> _Data records_:

---*---

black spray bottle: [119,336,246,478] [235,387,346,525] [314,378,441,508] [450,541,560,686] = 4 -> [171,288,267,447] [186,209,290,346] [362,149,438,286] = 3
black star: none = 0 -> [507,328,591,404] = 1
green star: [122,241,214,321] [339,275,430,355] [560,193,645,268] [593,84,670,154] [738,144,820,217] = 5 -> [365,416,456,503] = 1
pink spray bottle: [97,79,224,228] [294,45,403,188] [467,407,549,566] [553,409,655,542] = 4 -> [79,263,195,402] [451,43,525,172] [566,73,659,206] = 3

---*---

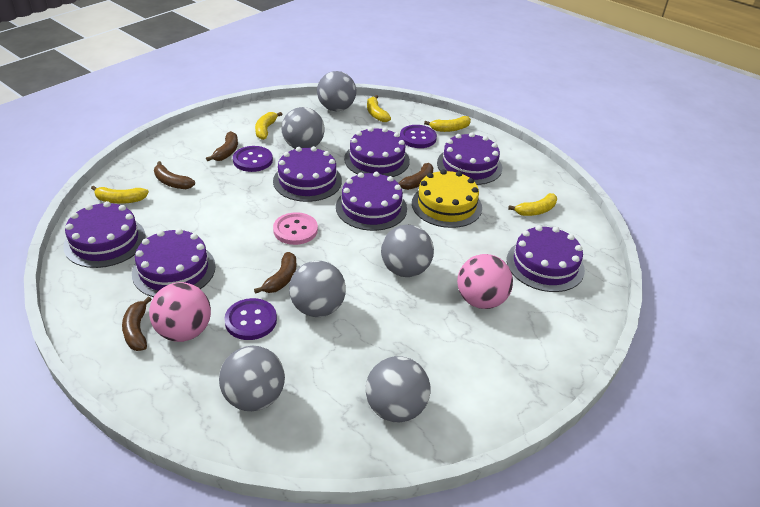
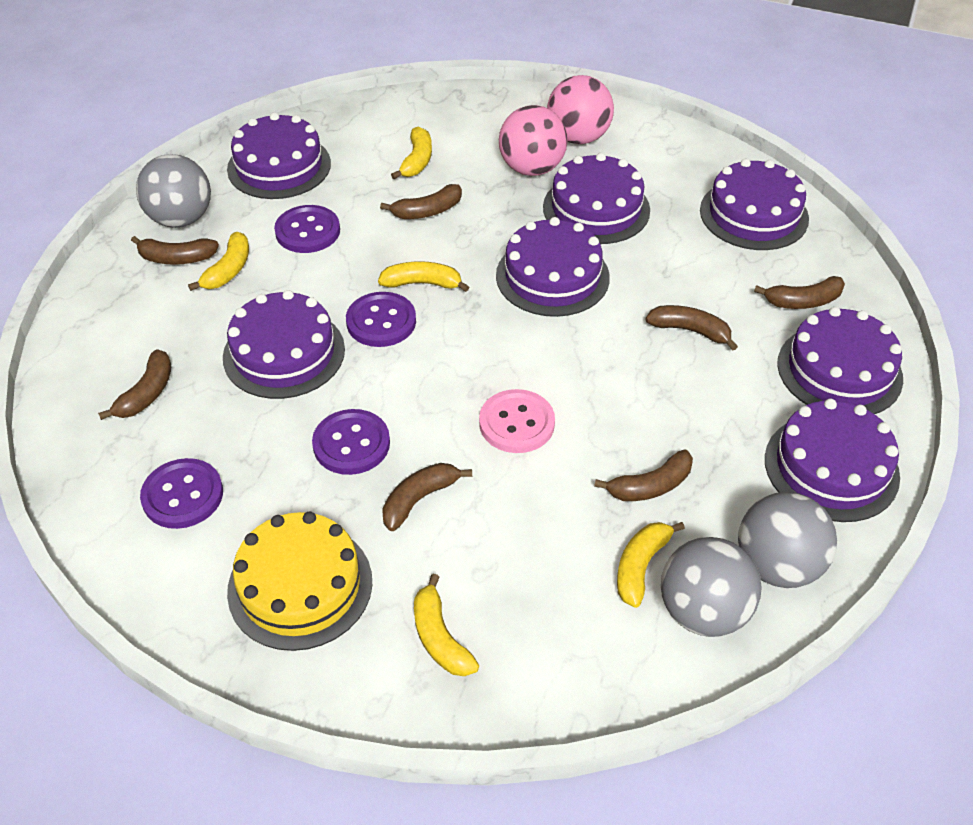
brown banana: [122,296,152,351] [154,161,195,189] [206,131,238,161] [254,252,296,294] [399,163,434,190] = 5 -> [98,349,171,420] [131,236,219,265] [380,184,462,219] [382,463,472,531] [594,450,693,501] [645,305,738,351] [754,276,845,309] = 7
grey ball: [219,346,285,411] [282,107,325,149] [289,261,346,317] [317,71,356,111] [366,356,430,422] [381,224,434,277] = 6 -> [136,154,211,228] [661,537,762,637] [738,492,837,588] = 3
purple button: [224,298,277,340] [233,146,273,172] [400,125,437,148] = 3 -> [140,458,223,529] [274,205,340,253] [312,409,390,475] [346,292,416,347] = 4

---*---

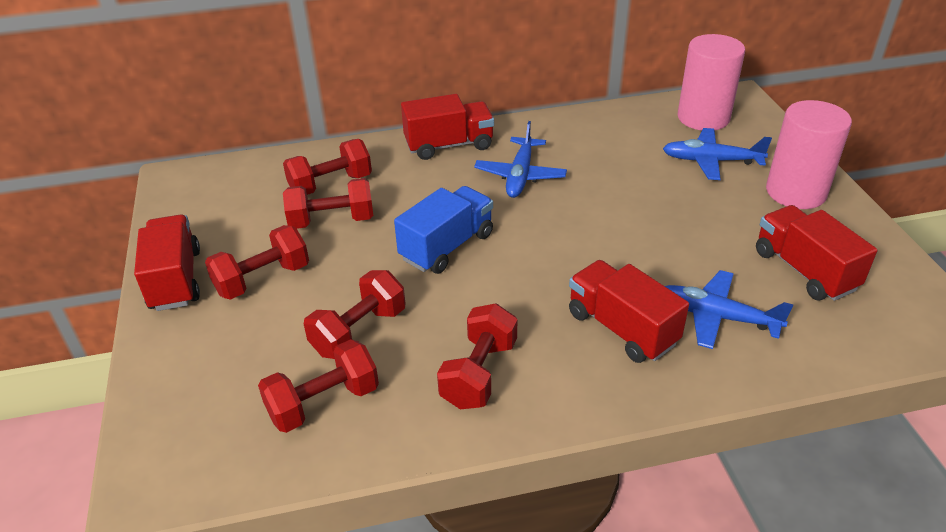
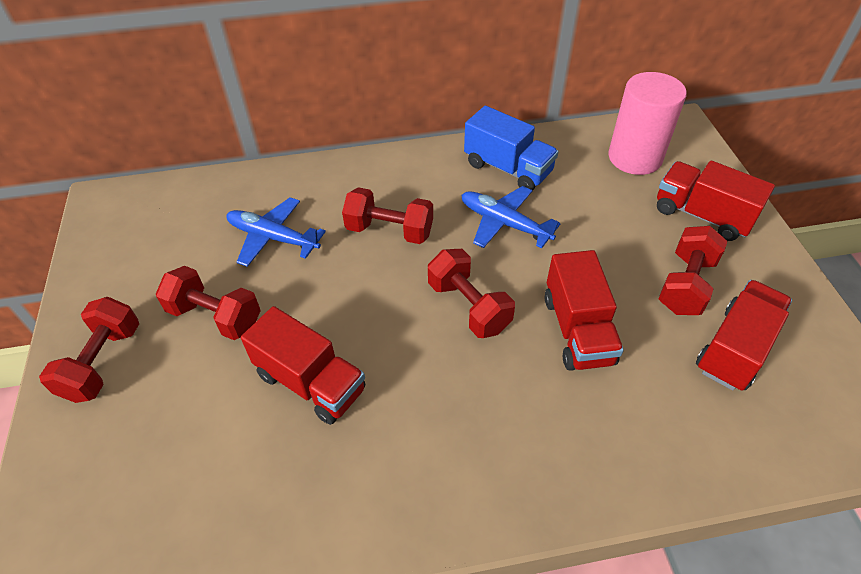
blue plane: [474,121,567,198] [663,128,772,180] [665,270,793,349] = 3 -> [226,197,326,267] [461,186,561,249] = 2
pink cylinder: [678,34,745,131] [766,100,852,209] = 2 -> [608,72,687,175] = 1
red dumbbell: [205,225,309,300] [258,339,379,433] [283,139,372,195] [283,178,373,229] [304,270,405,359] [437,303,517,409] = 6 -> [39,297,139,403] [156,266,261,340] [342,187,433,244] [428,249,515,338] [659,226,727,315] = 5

---*---

> _Aim of the exercise_: From the data above, output only the lines between the line containing "brown banana: [122,296,152,351]" and the line containing "purple button: [224,298,277,340]", inclusive, exactly as written.

> _Written response_:
brown banana: [122,296,152,351] [154,161,195,189] [206,131,238,161] [254,252,296,294] [399,163,434,190] = 5 -> [98,349,171,420] [131,236,219,265] [380,184,462,219] [382,463,472,531] [594,450,693,501] [645,305,738,351] [754,276,845,309] = 7
grey ball: [219,346,285,411] [282,107,325,149] [289,261,346,317] [317,71,356,111] [366,356,430,422] [381,224,434,277] = 6 -> [136,154,211,228] [661,537,762,637] [738,492,837,588] = 3
purple button: [224,298,277,340] [233,146,273,172] [400,125,437,148] = 3 -> [140,458,223,529] [274,205,340,253] [312,409,390,475] [346,292,416,347] = 4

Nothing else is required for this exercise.